##### Extracted information

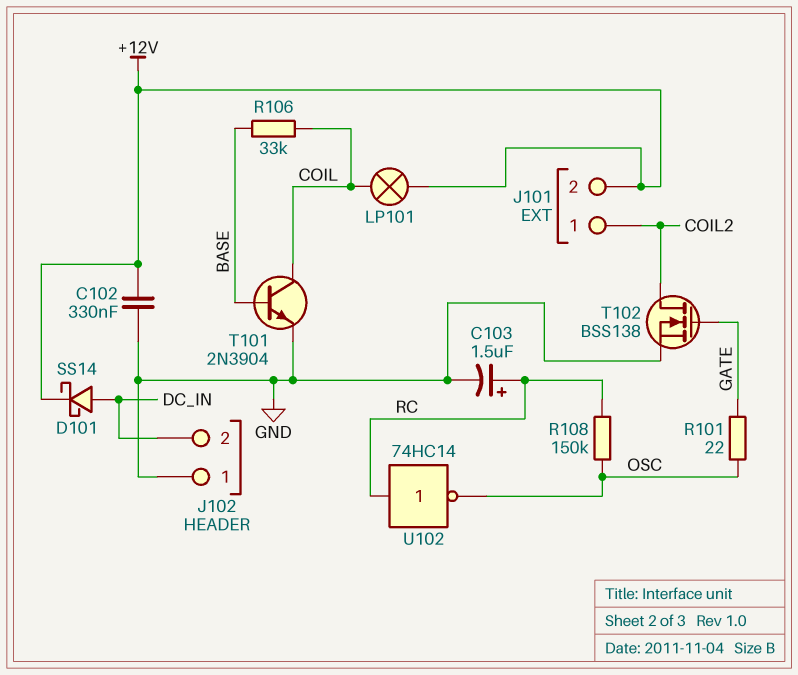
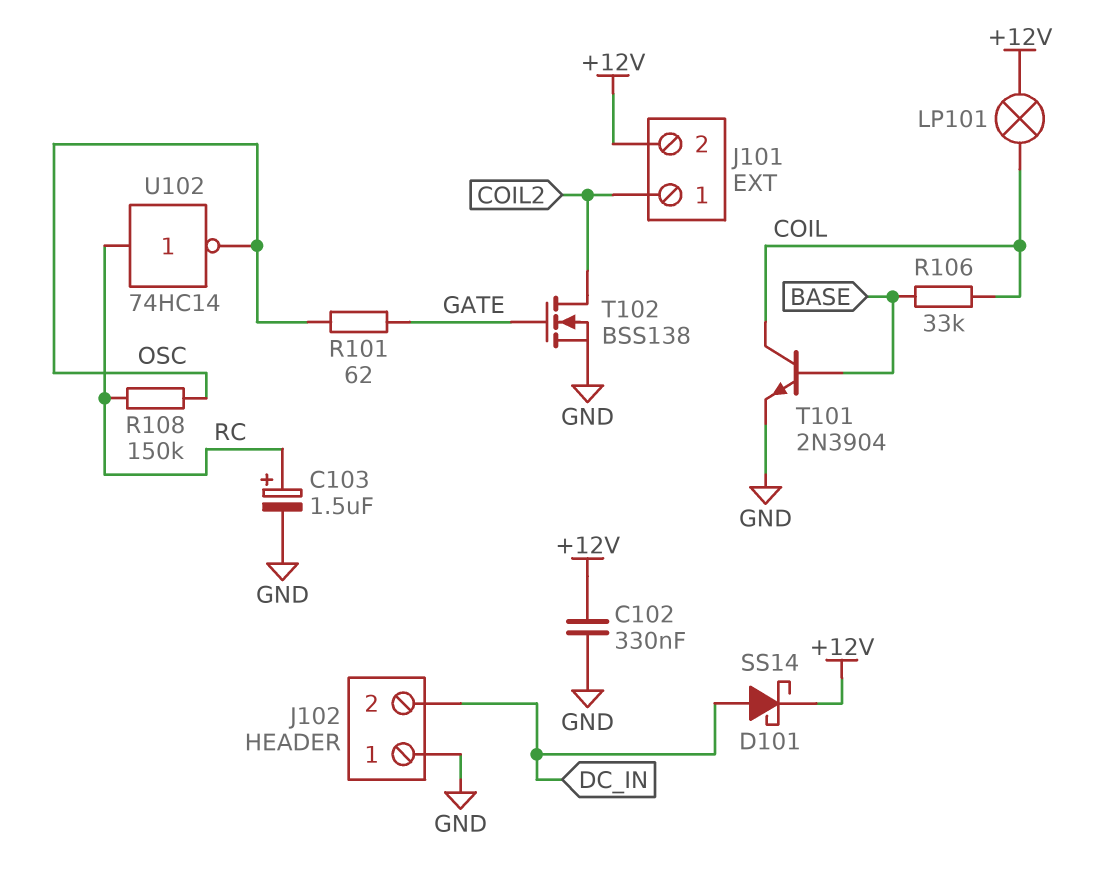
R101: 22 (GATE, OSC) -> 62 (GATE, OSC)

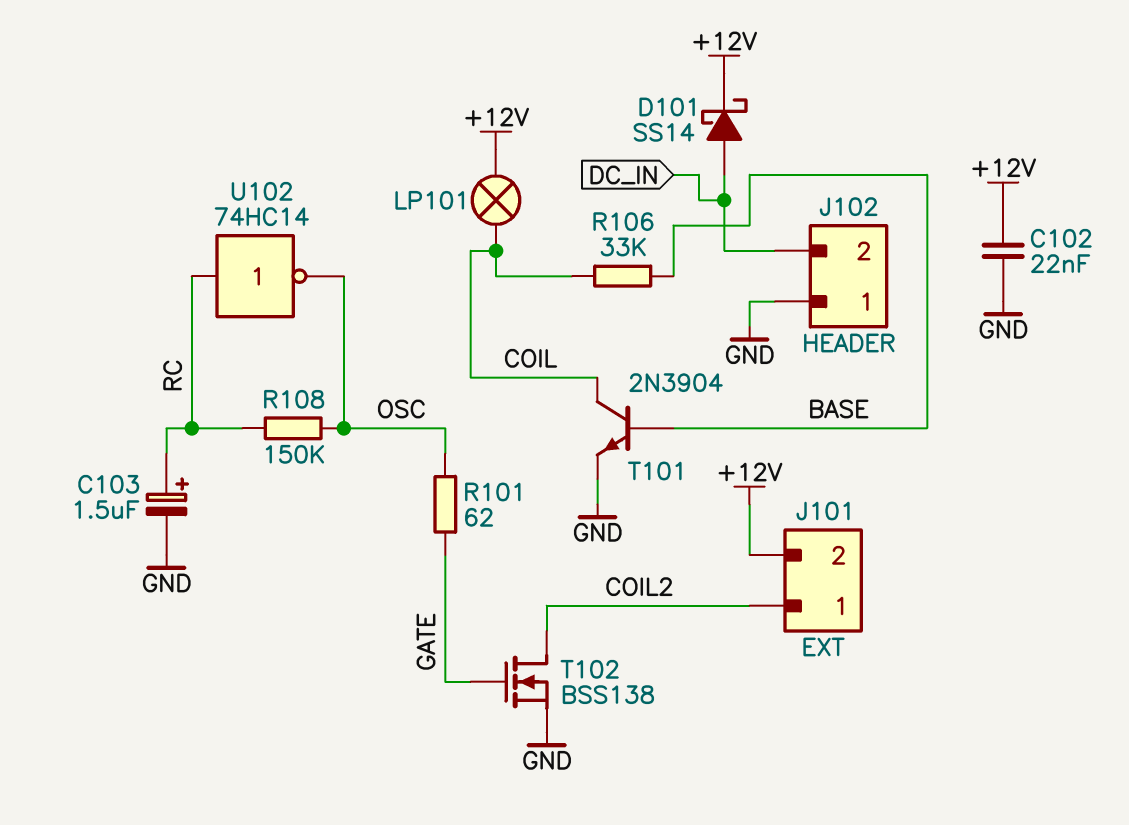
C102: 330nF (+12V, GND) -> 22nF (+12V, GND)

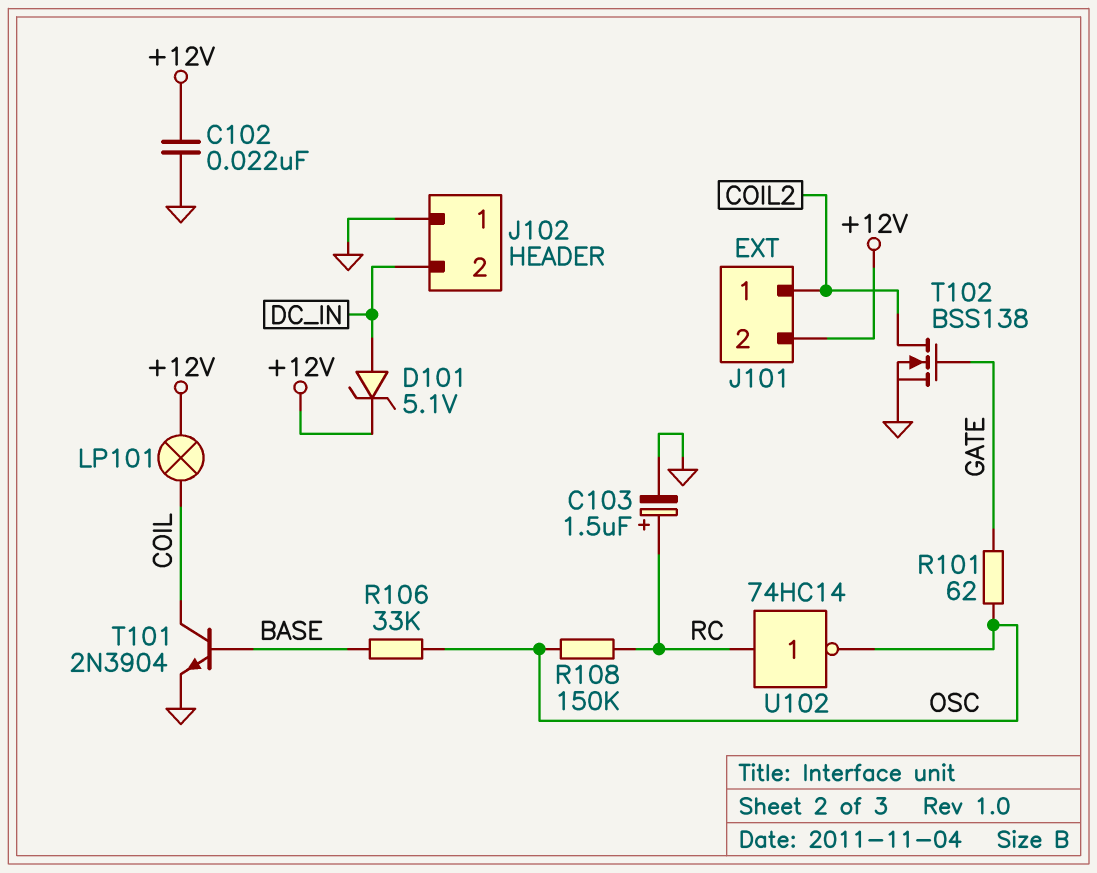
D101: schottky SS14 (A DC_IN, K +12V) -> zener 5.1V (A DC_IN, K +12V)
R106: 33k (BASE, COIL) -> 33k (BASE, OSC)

##########
##### Extracted information

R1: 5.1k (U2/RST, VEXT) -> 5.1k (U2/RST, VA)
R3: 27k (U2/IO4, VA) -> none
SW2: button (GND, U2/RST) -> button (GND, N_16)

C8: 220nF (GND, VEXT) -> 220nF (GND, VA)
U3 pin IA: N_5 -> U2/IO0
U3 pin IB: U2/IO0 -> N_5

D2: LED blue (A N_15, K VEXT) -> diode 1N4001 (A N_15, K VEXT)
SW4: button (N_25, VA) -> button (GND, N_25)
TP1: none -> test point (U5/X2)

##########
##### Extracted information

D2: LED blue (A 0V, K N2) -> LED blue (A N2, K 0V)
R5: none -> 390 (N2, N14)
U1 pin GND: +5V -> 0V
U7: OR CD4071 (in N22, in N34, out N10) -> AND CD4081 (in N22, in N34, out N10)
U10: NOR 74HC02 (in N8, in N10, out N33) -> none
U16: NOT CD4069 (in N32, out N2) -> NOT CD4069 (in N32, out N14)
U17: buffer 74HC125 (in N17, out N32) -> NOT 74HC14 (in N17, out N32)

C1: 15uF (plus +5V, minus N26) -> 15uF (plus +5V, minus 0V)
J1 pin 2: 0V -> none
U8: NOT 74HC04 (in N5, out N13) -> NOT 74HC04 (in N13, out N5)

##########

Task to complete - Copy each line of the listing above that contains the word "VEXT".

Solution to this task -
R1: 5.1k (U2/RST, VEXT) -> 5.1k (U2/RST, VA)
C8: 220nF (GND, VEXT) -> 220nF (GND, VA)
D2: LED blue (A N_15, K VEXT) -> diode 1N4001 (A N_15, K VEXT)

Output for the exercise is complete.